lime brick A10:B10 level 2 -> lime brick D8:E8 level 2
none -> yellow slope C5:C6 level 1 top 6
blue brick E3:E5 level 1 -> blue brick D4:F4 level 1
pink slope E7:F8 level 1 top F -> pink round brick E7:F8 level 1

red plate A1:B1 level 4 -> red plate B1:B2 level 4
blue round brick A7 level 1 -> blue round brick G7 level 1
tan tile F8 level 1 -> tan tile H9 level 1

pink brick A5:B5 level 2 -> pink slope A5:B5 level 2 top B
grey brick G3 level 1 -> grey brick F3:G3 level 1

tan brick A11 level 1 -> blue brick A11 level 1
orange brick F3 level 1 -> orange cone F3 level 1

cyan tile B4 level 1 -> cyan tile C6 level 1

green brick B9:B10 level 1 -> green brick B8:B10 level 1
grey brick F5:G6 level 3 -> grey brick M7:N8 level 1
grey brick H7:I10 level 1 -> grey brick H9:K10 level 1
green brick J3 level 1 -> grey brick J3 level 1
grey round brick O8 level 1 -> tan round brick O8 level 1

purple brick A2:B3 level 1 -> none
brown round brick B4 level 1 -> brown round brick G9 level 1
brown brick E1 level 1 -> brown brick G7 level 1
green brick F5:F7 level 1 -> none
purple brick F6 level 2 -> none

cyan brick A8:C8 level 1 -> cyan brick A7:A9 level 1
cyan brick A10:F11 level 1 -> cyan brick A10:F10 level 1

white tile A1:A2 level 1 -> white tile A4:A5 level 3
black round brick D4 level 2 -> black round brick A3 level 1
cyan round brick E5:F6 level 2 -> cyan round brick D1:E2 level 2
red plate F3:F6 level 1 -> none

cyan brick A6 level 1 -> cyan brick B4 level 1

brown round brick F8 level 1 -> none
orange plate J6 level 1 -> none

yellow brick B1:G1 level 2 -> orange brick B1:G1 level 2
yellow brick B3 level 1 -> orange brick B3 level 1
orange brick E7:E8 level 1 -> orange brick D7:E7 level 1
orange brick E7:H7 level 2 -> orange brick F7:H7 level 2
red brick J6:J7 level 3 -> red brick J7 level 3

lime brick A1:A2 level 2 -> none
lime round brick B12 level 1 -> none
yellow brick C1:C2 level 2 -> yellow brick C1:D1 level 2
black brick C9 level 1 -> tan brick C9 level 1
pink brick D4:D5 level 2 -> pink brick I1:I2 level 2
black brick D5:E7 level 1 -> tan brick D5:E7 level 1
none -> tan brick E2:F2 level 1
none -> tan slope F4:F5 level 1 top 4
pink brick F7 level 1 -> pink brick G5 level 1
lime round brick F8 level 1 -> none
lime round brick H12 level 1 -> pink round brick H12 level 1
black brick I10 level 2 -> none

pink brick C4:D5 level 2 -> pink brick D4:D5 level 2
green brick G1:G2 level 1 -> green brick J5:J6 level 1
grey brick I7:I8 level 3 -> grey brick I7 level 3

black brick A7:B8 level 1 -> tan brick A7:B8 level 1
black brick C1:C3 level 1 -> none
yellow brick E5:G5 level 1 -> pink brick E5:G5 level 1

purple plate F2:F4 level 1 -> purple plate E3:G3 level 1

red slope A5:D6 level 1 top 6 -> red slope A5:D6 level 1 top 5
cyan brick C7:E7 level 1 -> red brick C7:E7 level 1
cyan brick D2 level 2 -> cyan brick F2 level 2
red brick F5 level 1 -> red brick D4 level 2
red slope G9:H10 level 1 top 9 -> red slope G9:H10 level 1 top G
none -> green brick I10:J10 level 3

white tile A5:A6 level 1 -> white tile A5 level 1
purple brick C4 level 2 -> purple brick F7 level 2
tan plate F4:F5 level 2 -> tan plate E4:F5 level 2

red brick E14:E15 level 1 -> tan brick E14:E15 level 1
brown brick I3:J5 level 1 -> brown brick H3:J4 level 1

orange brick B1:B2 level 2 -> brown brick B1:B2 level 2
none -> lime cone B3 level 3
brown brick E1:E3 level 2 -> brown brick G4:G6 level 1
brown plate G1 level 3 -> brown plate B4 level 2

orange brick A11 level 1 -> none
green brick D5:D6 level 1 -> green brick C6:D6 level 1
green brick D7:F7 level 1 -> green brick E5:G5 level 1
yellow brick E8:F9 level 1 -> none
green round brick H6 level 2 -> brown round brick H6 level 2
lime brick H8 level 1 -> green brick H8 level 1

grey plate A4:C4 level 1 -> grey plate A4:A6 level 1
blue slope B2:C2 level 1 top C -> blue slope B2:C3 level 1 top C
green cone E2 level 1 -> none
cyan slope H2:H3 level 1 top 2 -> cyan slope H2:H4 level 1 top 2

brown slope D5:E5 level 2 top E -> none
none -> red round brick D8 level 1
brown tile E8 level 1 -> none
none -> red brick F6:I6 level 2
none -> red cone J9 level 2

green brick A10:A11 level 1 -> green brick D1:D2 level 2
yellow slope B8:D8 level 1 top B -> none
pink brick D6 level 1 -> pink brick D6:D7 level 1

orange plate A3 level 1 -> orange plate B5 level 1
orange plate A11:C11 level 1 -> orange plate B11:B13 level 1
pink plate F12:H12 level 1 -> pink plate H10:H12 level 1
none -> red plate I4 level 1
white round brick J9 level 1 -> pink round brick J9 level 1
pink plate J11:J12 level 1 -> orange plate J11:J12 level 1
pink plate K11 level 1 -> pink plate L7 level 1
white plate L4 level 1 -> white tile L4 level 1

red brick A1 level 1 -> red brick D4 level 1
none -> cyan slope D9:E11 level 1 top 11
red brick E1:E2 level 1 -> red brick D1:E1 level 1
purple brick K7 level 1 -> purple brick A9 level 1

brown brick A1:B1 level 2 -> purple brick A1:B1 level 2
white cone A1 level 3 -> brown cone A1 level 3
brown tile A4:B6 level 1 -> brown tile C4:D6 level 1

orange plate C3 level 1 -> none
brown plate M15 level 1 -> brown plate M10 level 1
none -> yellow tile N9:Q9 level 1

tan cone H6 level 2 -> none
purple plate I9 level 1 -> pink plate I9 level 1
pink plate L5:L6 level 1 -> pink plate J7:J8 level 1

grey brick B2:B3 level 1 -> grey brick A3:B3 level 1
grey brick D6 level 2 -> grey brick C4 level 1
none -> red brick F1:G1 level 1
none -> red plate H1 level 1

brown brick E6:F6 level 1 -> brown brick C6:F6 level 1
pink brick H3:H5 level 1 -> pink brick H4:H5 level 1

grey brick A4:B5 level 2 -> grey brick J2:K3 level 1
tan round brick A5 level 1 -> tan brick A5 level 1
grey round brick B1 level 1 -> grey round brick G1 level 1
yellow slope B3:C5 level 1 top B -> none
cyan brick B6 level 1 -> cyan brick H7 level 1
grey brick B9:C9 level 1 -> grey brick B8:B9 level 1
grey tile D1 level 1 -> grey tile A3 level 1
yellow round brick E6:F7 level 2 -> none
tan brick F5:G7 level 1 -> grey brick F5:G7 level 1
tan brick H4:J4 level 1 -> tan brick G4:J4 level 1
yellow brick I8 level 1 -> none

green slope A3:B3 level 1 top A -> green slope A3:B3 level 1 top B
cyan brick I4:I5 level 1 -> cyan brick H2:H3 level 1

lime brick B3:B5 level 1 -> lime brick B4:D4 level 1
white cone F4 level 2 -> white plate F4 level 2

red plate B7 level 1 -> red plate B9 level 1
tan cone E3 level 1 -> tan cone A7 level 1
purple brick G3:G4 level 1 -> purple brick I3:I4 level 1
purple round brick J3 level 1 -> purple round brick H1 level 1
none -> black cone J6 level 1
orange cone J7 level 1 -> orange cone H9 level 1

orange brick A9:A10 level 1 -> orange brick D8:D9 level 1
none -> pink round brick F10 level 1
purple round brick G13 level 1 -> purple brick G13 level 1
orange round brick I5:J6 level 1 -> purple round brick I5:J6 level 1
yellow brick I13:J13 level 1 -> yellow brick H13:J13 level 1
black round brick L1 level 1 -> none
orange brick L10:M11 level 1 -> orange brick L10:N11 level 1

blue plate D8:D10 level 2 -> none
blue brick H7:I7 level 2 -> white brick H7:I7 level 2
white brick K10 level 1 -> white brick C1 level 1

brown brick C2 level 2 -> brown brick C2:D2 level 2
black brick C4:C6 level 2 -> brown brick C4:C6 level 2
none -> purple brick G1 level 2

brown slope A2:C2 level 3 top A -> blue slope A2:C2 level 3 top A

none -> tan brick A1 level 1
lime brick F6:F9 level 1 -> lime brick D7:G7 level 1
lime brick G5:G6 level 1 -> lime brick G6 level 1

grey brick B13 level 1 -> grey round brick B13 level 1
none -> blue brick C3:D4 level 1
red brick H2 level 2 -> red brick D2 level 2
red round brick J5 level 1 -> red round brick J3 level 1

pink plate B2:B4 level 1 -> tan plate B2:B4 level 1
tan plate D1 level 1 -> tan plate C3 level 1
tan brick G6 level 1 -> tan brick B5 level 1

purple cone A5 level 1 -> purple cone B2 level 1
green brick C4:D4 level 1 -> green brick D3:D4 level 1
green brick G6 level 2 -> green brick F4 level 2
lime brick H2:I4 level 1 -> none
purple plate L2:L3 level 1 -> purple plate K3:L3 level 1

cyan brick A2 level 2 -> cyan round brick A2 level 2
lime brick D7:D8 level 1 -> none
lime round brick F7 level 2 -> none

*What you are asked to do*. Take from the material above the lines running from the one with "purple brick C4" through the one with "purple plate I9", and repeat them exactly, with nothing else.

*Response*.
purple brick C4 level 2 -> purple brick F7 level 2
tan plate F4:F5 level 2 -> tan plate E4:F5 level 2

red brick E14:E15 level 1 -> tan brick E14:E15 level 1
brown brick I3:J5 level 1 -> brown brick H3:J4 level 1

orange brick B1:B2 level 2 -> brown brick B1:B2 level 2
none -> lime cone B3 level 3
brown brick E1:E3 level 2 -> brown brick G4:G6 level 1
brown plate G1 level 3 -> brown plate B4 level 2

orange brick A11 level 1 -> none
green brick D5:D6 level 1 -> green brick C6:D6 level 1
green brick D7:F7 level 1 -> green brick E5:G5 level 1
yellow brick E8:F9 level 1 -> none
green round brick H6 level 2 -> brown round brick H6 level 2
lime brick H8 level 1 -> green brick H8 level 1

grey plate A4:C4 level 1 -> grey plate A4:A6 level 1
blue slope B2:C2 level 1 top C -> blue slope B2:C3 level 1 top C
green cone E2 level 1 -> none
cyan slope H2:H3 level 1 top 2 -> cyan slope H2:H4 level 1 top 2

brown slope D5:E5 level 2 top E -> none
none -> red round brick D8 level 1
brown tile E8 level 1 -> none
none -> red brick F6:I6 level 2
none -> red cone J9 level 2

green brick A10:A11 level 1 -> green brick D1:D2 level 2
yellow slope B8:D8 level 1 top B -> none
pink brick D6 level 1 -> pink brick D6:D7 level 1

orange plate A3 level 1 -> orange plate B5 level 1
orange plate A11:C11 level 1 -> orange plate B11:B13 level 1
pink plate F12:H12 level 1 -> pink plate H10:H12 level 1
none -> red plate I4 level 1
white round brick J9 level 1 -> pink round brick J9 level 1
pink plate J11:J12 level 1 -> orange plate J11:J12 level 1
pink plate K11 level 1 -> pink plate L7 level 1
white plate L4 level 1 -> white tile L4 level 1

red brick A1 level 1 -> red brick D4 level 1
none -> cyan slope D9:E11 level 1 top 11
red brick E1:E2 level 1 -> red brick D1:E1 level 1
purple brick K7 level 1 -> purple brick A9 level 1

brown brick A1:B1 level 2 -> purple brick A1:B1 level 2
white cone A1 level 3 -> brown cone A1 level 3
brown tile A4:B6 level 1 -> brown tile C4:D6 level 1

orange plate C3 level 1 -> none
brown plate M15 level 1 -> brown plate M10 level 1
none -> yellow tile N9:Q9 level 1

tan cone H6 level 2 -> none
purple plate I9 level 1 -> pink plate I9 level 1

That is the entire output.